_What to work on_
Line by line, copy the records below exactly and leave the pictures out.

★ ★ ★ ★

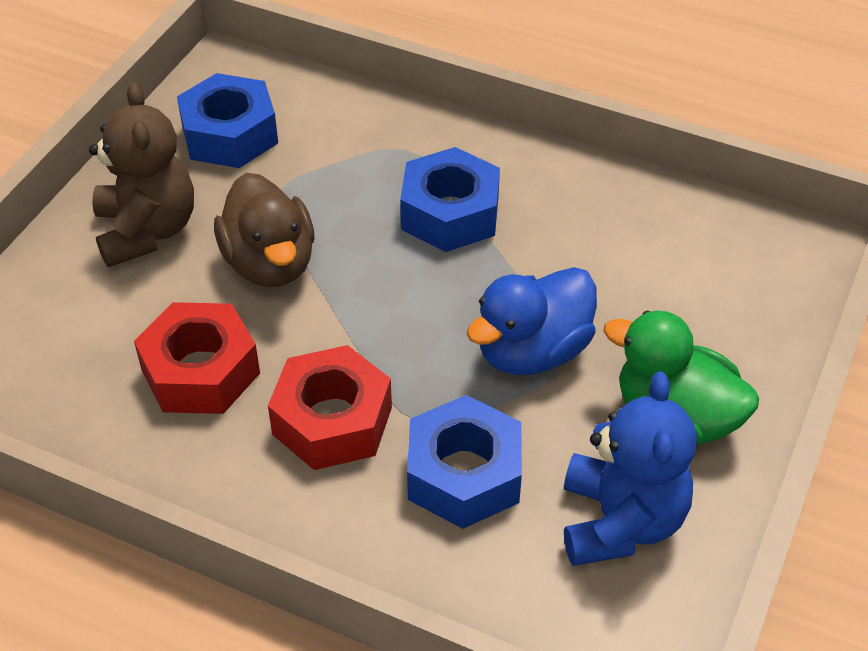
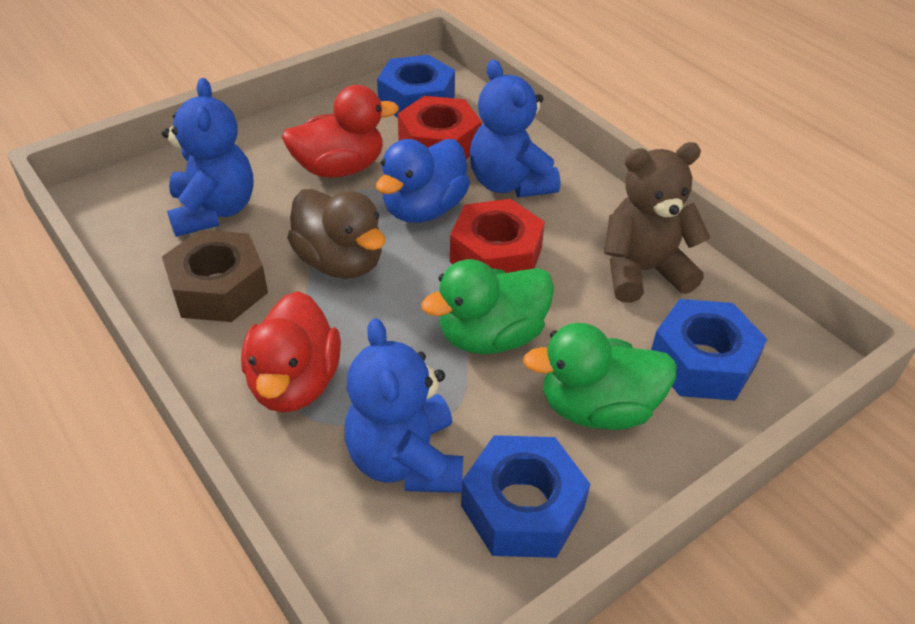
blue teddy bear: 1 -> 3
brown nut: 0 -> 1
green duck: 1 -> 2
red duck: 0 -> 2

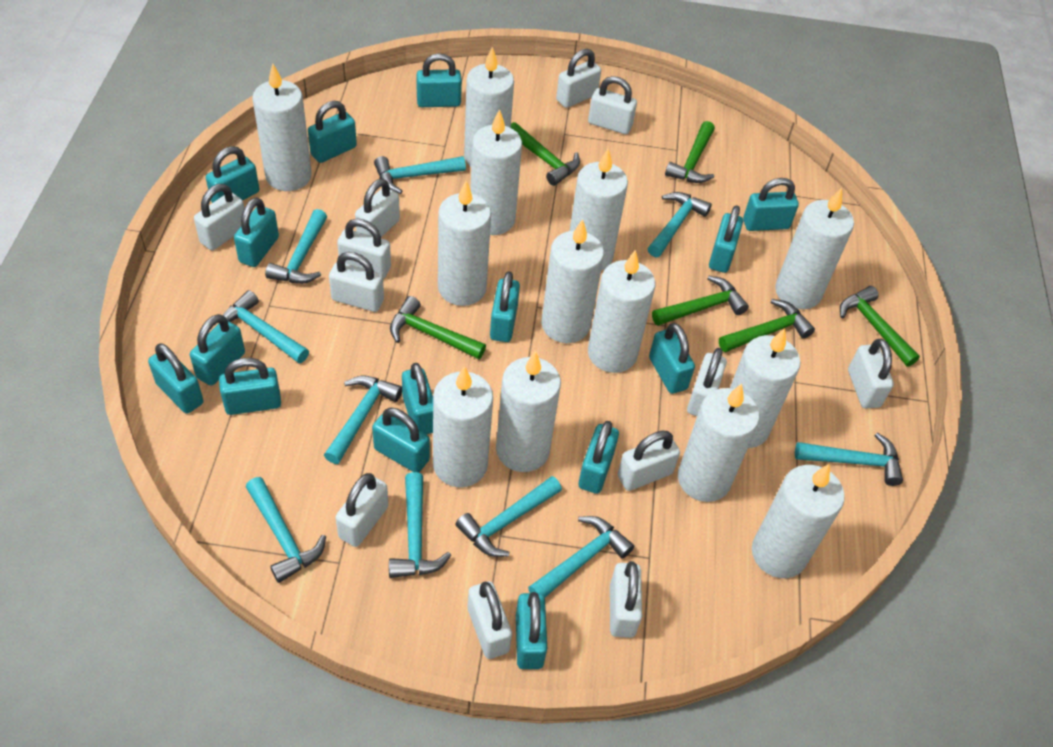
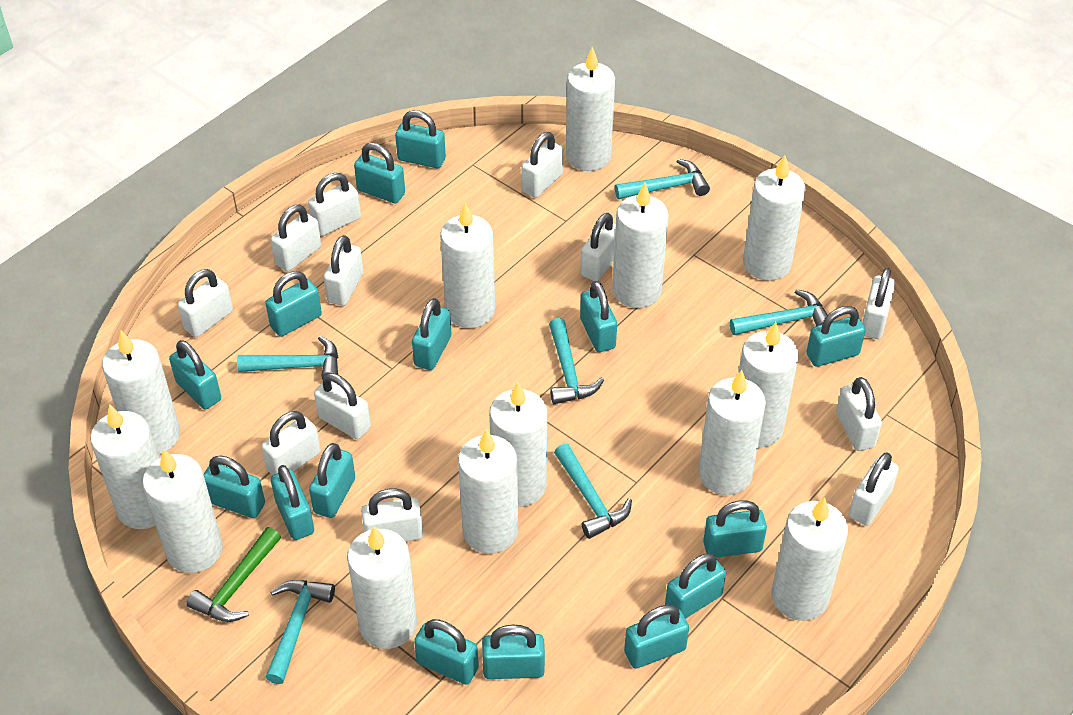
green hammer: 6 -> 1
turquoise hammer: 10 -> 6

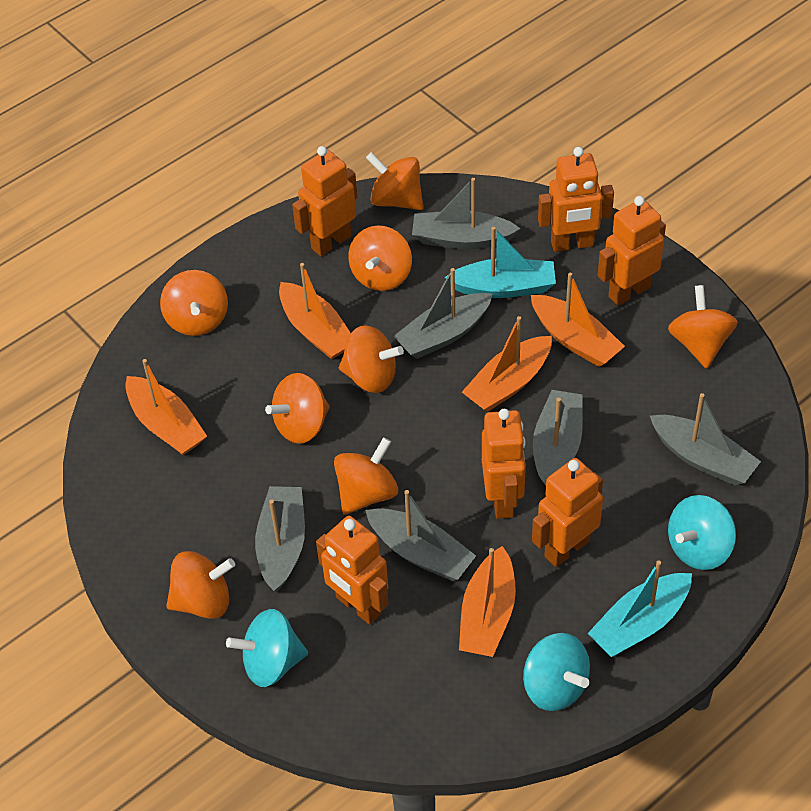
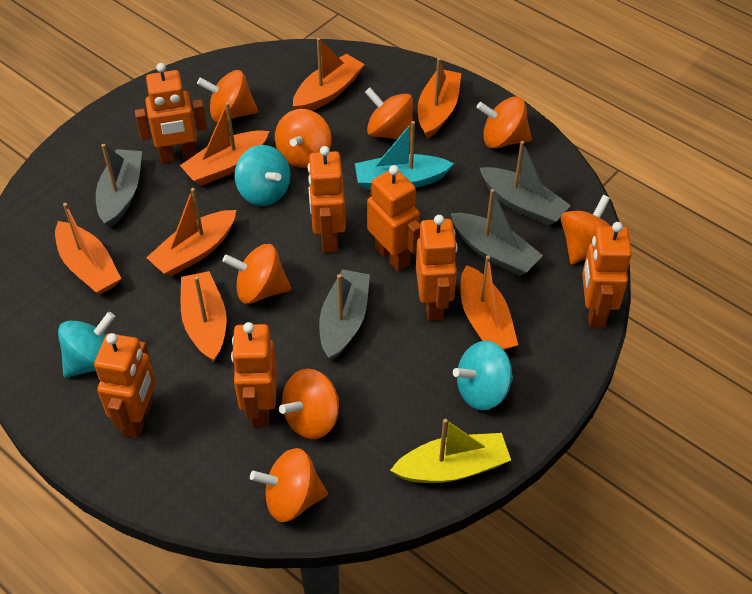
grey boat: 6 -> 4
orange boat: 5 -> 7
orange robot: 6 -> 7
turquoise boat: 2 -> 1
yellow boat: 0 -> 1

★ ★ ★ ★

_Response_
blue teddy bear: 1 -> 3
brown nut: 0 -> 1
green duck: 1 -> 2
red duck: 0 -> 2

green hammer: 6 -> 1
turquoise hammer: 10 -> 6

grey boat: 6 -> 4
orange boat: 5 -> 7
orange robot: 6 -> 7
turquoise boat: 2 -> 1
yellow boat: 0 -> 1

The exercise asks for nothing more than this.